ABOUT THIS EXERCISE -> What is needed is every line of the material that contains "none".

TASK INPUTS ->

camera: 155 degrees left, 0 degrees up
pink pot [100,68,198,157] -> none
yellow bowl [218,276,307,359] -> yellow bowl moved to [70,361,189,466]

---

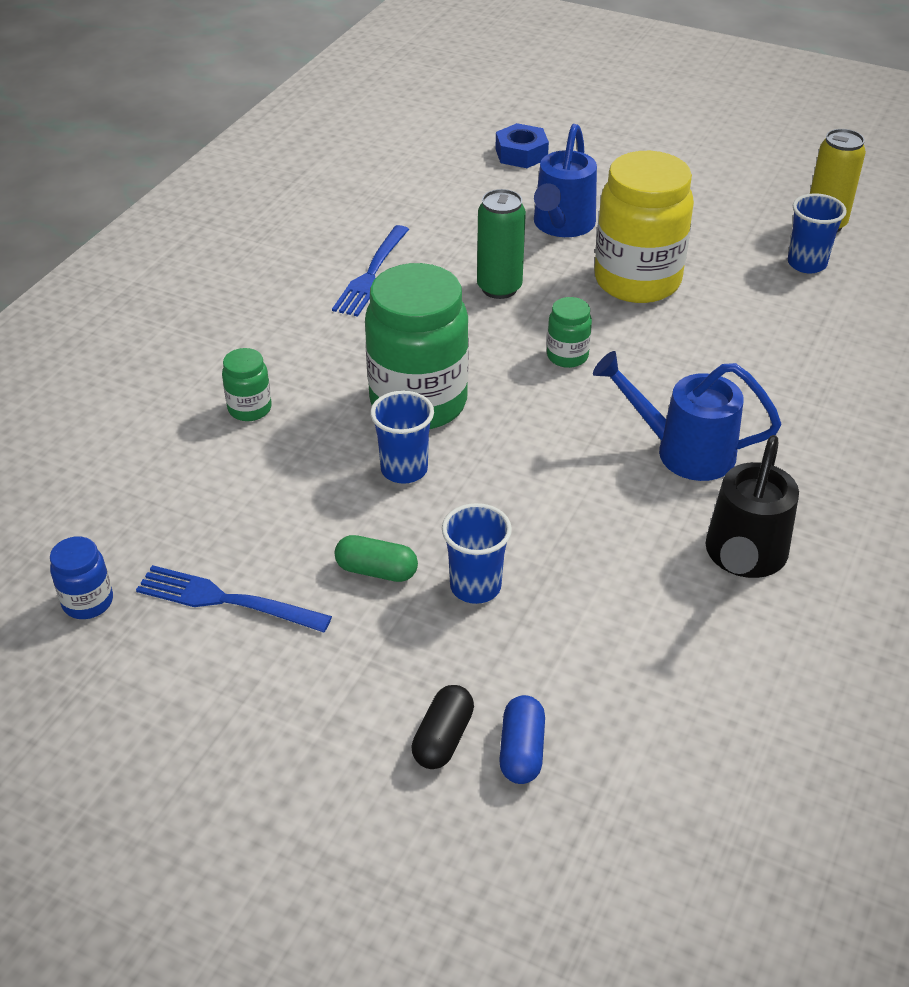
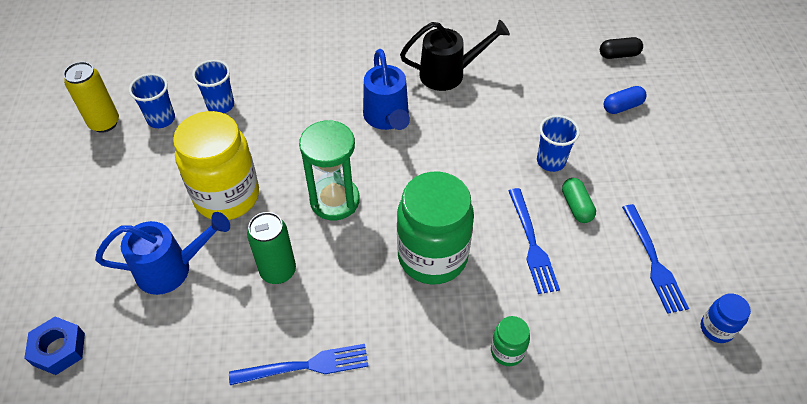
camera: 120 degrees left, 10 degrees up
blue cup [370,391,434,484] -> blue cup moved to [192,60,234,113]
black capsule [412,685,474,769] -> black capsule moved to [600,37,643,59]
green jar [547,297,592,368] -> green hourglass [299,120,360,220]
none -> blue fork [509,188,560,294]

ANSWER FOR THE TASK ->
pink pot [100,68,198,157] -> none
none -> blue fork [509,188,560,294]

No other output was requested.